── Material shown

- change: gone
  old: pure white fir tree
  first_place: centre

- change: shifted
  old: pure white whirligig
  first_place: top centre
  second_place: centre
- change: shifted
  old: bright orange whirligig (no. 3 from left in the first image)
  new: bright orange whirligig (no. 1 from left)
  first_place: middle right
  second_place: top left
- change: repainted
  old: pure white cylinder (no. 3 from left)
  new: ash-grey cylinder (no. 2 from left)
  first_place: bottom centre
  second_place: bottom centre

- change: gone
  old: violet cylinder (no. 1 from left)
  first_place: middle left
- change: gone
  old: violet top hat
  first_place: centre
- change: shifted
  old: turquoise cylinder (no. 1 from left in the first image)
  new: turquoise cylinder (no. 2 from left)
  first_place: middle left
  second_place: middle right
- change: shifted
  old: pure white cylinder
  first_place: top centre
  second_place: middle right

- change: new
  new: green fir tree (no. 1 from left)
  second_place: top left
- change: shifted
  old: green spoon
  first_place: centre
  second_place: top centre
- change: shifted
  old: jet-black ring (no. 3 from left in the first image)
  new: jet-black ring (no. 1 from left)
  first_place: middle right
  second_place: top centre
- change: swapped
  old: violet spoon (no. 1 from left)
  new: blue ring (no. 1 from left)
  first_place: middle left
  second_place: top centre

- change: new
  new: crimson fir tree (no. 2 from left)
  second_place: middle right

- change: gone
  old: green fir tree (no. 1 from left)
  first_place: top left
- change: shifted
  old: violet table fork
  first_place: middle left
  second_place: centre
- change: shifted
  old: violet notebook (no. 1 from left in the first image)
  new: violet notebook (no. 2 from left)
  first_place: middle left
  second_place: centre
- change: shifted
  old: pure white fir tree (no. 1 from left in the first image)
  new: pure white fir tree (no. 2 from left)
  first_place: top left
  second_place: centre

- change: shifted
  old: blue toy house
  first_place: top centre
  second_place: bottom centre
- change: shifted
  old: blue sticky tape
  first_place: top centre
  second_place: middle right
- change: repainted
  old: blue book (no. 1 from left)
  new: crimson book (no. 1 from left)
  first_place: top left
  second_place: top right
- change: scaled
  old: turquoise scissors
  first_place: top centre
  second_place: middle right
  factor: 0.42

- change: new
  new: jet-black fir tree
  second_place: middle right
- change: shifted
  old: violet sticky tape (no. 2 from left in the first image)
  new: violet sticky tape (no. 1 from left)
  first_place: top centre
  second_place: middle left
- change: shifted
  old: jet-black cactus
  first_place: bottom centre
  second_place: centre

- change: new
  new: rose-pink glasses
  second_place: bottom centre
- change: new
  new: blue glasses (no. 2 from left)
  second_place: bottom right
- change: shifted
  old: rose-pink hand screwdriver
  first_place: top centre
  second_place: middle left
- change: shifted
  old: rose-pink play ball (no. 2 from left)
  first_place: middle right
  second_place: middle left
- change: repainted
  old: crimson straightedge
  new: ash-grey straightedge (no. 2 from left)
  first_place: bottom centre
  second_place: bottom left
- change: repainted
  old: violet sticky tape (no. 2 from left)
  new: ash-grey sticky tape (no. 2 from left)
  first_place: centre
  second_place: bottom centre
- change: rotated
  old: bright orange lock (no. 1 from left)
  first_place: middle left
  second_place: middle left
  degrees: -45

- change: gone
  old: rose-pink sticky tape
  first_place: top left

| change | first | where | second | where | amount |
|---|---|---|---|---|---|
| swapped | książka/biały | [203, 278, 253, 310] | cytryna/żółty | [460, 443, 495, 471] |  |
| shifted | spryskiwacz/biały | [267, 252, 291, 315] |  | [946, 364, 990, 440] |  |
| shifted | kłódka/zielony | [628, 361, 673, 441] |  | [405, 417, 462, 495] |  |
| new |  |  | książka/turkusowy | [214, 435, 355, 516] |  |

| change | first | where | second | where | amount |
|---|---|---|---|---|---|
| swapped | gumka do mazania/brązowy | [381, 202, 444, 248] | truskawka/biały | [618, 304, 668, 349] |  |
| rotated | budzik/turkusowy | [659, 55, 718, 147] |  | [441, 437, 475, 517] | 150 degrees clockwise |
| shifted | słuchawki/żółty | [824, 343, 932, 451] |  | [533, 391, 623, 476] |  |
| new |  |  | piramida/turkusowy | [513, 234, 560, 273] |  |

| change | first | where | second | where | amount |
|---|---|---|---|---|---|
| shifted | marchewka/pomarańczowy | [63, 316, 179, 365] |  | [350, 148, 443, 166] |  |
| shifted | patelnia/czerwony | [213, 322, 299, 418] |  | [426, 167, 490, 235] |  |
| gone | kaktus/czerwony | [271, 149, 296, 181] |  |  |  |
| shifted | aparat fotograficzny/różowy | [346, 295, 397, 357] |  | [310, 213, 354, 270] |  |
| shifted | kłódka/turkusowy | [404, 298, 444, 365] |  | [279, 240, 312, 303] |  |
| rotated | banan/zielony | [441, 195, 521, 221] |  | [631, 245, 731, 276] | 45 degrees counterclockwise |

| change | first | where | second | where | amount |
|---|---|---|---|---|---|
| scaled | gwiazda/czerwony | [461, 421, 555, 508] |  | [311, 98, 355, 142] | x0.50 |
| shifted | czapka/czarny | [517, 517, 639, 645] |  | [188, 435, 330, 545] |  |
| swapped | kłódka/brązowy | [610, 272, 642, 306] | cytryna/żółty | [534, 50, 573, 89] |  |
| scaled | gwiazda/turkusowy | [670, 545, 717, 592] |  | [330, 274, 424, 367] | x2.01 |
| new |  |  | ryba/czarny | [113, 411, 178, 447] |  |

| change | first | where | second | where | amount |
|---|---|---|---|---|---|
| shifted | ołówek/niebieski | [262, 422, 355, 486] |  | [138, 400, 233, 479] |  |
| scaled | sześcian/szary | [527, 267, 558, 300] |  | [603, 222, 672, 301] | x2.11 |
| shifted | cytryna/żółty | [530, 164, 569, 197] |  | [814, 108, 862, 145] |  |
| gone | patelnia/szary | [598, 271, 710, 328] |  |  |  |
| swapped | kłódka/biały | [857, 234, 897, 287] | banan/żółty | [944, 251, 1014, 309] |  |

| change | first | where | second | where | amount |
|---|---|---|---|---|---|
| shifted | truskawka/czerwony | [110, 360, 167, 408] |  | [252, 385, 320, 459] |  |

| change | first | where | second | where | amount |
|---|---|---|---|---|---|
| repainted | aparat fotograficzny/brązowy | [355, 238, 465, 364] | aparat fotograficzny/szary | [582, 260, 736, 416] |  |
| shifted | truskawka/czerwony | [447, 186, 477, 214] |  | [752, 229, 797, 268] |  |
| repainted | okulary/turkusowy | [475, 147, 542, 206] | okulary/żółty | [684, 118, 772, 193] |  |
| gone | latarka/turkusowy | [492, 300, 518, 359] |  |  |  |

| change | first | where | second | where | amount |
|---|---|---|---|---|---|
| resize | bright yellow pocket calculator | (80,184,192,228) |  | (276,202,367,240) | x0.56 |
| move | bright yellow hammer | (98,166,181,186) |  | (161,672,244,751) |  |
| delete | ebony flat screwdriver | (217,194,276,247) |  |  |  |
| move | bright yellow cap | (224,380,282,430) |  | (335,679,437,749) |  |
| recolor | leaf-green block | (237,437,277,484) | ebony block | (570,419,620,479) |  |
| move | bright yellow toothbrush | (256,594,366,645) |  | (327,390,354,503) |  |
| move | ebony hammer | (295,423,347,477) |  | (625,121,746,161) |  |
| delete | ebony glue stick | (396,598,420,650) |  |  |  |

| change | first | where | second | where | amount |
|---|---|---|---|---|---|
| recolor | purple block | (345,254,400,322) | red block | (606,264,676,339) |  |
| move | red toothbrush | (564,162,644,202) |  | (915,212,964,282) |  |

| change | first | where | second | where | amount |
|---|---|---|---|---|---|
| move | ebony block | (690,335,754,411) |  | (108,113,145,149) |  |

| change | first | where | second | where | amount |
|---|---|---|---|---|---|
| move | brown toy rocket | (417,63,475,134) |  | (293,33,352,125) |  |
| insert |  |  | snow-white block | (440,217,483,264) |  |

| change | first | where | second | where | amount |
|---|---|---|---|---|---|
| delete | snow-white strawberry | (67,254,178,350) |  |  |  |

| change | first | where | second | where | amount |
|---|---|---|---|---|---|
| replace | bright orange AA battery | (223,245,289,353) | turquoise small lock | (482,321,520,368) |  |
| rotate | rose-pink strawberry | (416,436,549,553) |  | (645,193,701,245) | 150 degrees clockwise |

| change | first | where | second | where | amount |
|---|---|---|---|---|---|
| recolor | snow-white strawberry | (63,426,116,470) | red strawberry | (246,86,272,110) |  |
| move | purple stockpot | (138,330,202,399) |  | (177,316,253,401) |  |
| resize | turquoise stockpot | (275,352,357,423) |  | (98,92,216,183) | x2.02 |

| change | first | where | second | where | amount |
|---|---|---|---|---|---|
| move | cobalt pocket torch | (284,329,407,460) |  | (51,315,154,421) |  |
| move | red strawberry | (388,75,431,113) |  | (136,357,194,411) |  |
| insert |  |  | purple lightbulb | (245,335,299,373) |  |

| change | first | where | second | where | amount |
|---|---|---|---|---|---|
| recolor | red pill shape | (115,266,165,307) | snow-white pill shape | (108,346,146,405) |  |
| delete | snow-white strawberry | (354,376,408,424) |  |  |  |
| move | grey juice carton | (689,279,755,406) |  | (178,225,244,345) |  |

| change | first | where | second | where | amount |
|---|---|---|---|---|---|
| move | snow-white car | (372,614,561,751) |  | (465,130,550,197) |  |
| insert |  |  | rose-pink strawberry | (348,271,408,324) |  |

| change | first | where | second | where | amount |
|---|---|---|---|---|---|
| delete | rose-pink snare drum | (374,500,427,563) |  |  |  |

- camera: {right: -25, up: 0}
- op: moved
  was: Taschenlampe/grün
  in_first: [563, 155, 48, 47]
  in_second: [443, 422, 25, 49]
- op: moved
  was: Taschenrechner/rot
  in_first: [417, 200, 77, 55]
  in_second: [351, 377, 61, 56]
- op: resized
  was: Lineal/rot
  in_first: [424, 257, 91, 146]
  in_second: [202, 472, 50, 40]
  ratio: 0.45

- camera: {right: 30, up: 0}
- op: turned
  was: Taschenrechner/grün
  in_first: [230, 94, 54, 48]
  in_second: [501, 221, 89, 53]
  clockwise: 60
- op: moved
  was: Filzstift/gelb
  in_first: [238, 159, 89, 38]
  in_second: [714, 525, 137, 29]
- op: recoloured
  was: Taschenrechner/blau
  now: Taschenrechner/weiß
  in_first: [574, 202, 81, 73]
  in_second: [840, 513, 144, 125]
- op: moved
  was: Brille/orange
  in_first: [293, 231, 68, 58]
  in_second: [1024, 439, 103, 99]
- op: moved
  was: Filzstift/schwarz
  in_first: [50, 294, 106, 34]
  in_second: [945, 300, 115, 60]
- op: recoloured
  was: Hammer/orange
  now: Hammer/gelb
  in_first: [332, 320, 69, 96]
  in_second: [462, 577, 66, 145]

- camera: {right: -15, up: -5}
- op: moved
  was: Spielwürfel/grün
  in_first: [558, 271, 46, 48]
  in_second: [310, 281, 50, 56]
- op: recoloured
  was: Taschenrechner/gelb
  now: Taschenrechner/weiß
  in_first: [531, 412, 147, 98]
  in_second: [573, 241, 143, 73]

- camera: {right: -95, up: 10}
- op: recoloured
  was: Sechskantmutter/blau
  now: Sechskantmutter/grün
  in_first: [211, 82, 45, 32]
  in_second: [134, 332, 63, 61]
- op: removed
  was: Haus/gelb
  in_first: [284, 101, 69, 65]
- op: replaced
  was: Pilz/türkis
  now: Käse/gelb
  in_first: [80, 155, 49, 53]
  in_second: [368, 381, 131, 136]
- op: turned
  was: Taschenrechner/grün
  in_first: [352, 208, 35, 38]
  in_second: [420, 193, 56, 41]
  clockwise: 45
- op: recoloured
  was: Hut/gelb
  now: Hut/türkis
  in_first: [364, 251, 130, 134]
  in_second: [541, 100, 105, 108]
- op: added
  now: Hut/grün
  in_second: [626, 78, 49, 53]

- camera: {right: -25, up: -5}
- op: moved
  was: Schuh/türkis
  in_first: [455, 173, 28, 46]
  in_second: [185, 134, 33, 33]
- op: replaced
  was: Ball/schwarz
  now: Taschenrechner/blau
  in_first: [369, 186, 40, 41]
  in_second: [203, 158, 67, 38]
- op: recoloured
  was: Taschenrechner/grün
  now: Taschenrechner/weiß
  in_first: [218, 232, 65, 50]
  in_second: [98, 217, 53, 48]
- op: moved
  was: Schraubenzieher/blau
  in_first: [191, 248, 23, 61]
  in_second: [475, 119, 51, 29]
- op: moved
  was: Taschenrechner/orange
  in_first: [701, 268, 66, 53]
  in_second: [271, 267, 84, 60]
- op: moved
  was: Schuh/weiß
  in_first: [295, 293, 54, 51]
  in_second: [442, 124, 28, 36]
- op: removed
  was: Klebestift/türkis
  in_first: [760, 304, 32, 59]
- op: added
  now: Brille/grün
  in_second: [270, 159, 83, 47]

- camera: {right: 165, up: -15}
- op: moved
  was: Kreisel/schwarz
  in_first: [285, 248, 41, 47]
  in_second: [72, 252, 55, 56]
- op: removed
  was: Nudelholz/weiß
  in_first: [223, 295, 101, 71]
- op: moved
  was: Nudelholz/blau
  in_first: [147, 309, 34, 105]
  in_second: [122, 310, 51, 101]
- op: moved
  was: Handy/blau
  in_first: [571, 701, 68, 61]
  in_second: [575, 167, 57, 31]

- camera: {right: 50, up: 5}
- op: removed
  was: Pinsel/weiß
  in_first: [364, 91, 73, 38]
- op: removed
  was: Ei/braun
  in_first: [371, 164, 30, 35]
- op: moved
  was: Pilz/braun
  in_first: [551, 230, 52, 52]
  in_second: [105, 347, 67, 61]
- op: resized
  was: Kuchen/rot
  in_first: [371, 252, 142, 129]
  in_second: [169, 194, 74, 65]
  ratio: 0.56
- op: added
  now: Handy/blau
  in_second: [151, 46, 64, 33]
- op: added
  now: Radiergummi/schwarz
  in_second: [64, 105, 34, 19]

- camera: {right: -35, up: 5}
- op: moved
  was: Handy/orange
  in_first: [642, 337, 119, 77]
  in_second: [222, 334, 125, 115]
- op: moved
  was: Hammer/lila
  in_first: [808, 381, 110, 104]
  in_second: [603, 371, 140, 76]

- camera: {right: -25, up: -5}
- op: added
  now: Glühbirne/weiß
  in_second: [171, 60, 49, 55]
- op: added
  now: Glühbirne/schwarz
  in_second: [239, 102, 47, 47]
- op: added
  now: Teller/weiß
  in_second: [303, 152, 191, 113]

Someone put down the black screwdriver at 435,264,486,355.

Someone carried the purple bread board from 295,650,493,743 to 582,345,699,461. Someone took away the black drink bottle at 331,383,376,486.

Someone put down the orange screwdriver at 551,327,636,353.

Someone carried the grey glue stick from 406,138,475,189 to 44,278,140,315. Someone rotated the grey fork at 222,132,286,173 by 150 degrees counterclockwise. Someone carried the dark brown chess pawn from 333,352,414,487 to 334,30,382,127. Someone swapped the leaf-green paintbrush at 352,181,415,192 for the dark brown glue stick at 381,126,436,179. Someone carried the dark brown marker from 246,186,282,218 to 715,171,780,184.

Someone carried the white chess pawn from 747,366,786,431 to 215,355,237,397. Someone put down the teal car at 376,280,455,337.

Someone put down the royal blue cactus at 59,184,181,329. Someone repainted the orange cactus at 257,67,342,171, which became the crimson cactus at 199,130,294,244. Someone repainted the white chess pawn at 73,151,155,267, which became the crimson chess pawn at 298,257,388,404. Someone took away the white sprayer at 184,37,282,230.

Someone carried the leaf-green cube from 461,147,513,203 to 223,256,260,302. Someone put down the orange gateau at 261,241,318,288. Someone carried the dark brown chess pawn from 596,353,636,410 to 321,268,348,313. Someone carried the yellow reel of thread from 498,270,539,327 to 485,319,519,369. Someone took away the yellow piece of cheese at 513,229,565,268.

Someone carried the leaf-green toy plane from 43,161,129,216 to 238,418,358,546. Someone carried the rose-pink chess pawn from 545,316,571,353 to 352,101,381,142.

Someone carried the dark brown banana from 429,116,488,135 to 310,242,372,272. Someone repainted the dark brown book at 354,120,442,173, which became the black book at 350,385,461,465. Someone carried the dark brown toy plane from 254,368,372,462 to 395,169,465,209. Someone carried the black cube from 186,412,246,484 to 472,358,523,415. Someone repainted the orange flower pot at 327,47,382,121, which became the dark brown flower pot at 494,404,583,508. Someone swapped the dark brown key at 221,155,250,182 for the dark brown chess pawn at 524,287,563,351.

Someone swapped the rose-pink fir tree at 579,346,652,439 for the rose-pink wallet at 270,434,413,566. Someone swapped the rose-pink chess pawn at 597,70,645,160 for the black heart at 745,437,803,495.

────

All that is wanted is the stretch of lines above from the one containing "in_second: [351, 377, 61, 56]" through the one containing "in_second: [202, 472, 50, 40]", duplicated exactly.

_Exercise solution_.
  in_second: [351, 377, 61, 56]
- op: resized
  was: Lineal/rot
  in_first: [424, 257, 91, 146]
  in_second: [202, 472, 50, 40]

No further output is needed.